** WHAT YOU ARE ASKED TO DO **
Only those lines in the data below from the line containing "R5: 43 (DRV, PWM) -> 68 (DRV, PWM)" through the line containing "S2: button (GND, RESET) -> none", both included, should be restated word for word.

** SUPPLIED DATA **
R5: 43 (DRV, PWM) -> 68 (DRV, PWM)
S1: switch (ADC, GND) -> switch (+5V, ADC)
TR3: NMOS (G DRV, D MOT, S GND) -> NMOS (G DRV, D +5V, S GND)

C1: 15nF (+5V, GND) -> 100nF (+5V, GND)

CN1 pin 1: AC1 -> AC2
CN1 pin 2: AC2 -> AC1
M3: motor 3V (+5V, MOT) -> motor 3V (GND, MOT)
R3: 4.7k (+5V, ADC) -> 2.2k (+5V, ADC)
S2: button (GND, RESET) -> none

...

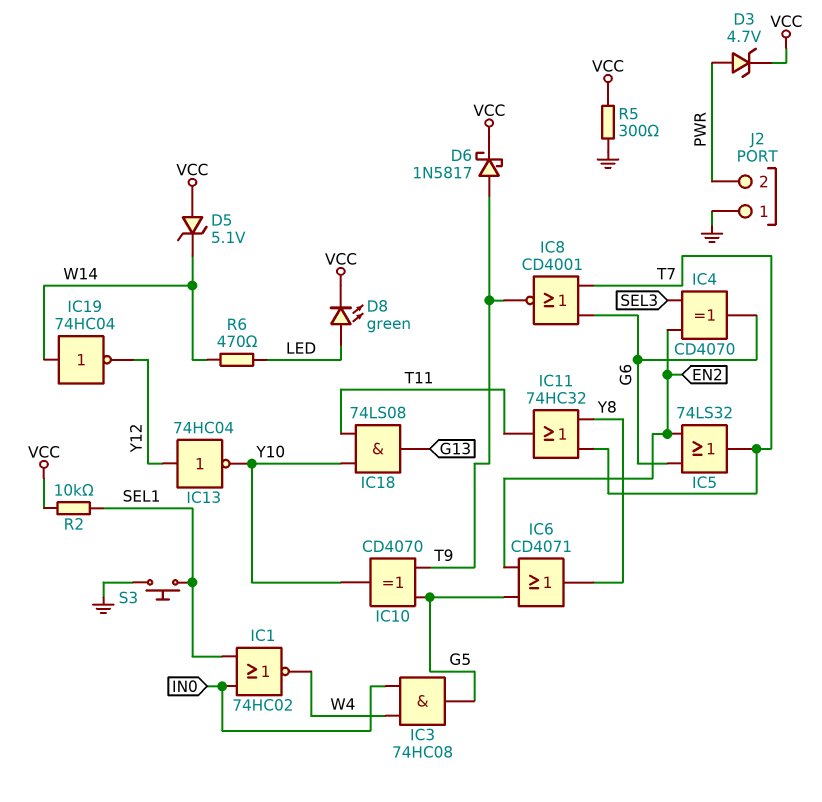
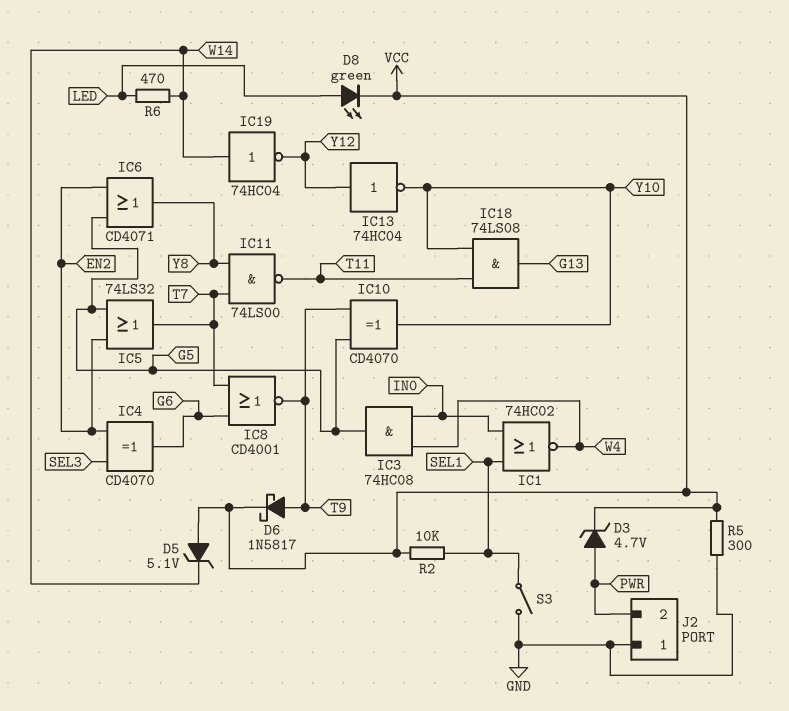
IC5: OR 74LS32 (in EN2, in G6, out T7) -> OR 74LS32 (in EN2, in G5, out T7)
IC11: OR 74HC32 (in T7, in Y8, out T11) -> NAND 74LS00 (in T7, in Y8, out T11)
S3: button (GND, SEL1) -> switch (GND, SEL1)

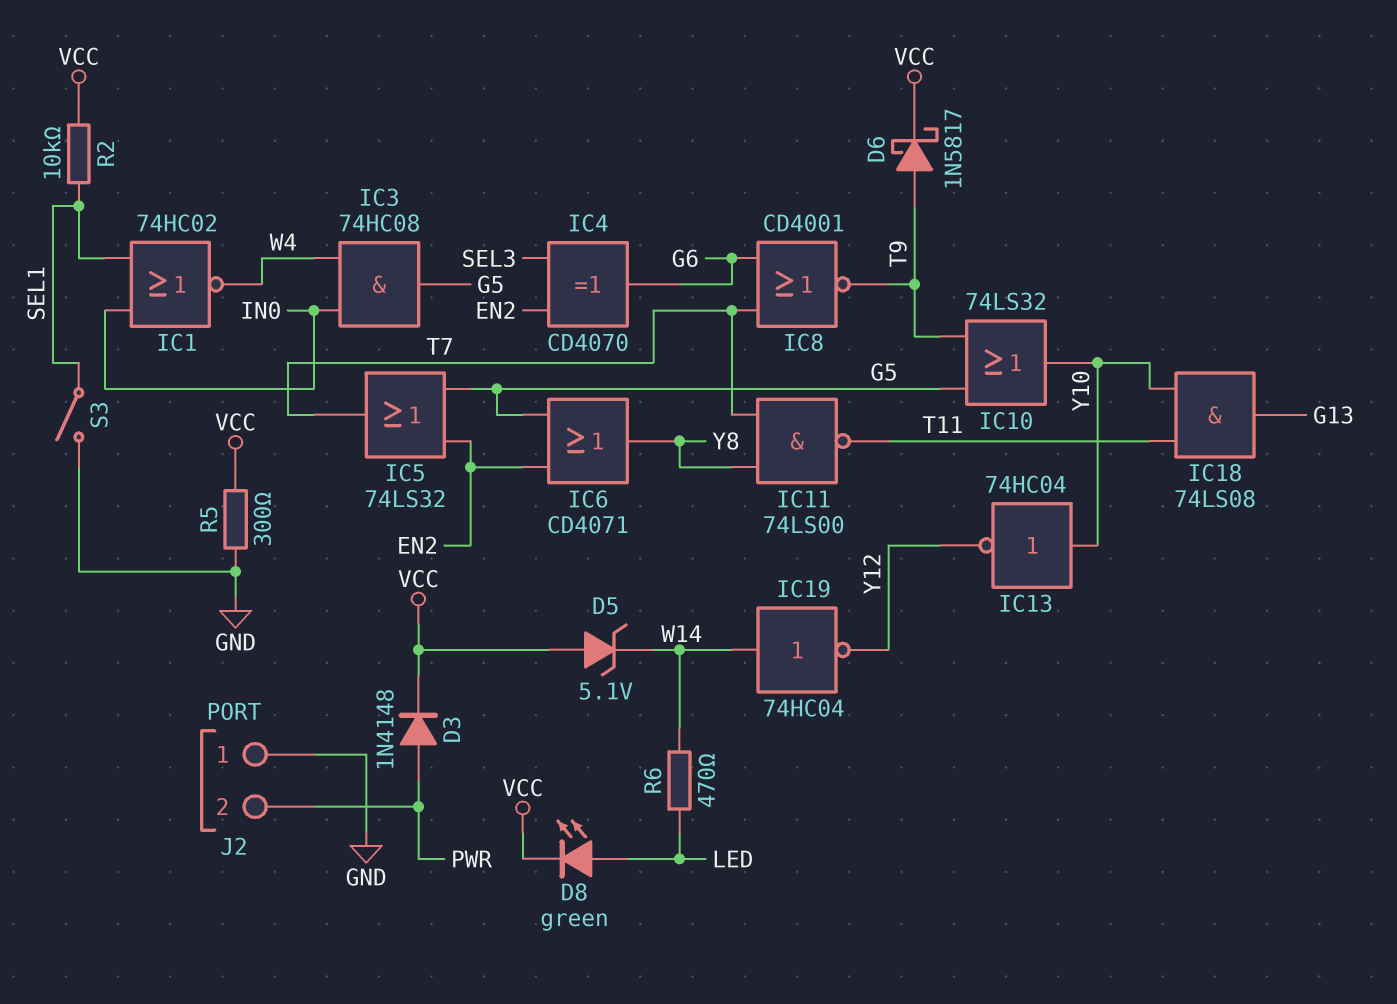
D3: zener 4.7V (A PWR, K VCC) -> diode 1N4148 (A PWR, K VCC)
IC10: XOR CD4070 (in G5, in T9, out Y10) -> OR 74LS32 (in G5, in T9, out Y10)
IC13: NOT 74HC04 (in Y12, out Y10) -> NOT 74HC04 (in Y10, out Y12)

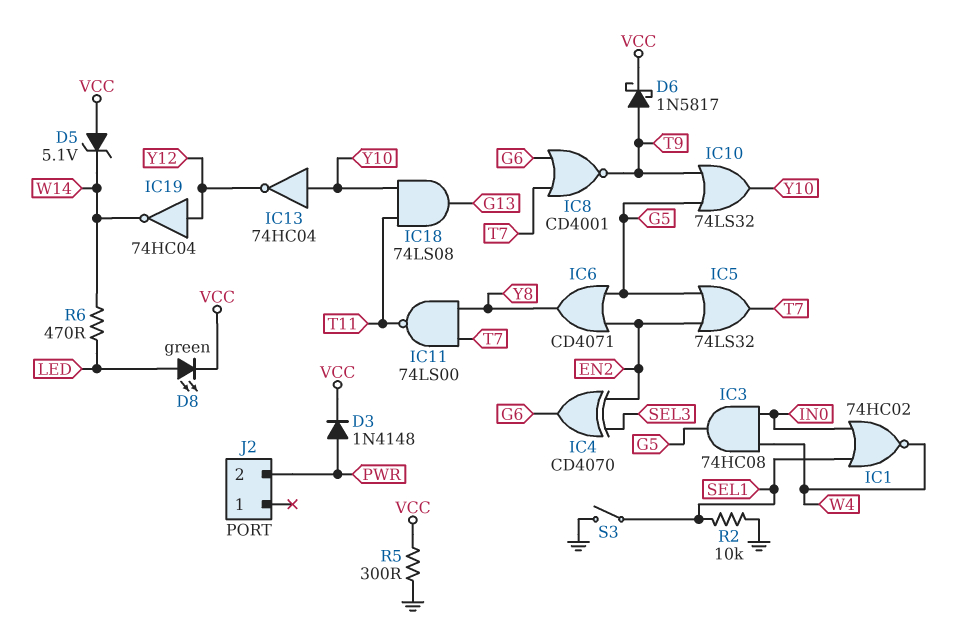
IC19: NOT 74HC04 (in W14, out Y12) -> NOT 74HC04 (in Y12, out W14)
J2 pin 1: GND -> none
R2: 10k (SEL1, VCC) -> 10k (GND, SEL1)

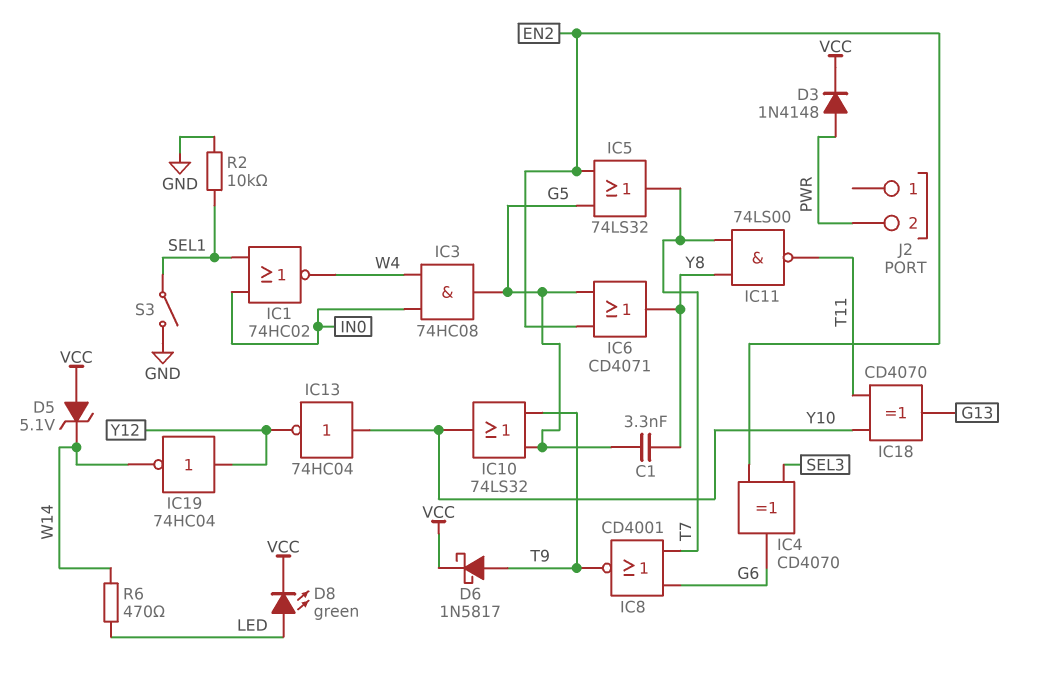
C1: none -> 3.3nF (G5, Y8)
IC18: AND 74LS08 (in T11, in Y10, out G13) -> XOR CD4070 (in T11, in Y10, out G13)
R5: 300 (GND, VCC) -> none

** RESULT **
R5: 43 (DRV, PWM) -> 68 (DRV, PWM)
S1: switch (ADC, GND) -> switch (+5V, ADC)
TR3: NMOS (G DRV, D MOT, S GND) -> NMOS (G DRV, D +5V, S GND)

C1: 15nF (+5V, GND) -> 100nF (+5V, GND)

CN1 pin 1: AC1 -> AC2
CN1 pin 2: AC2 -> AC1
M3: motor 3V (+5V, MOT) -> motor 3V (GND, MOT)
R3: 4.7k (+5V, ADC) -> 2.2k (+5V, ADC)
S2: button (GND, RESET) -> none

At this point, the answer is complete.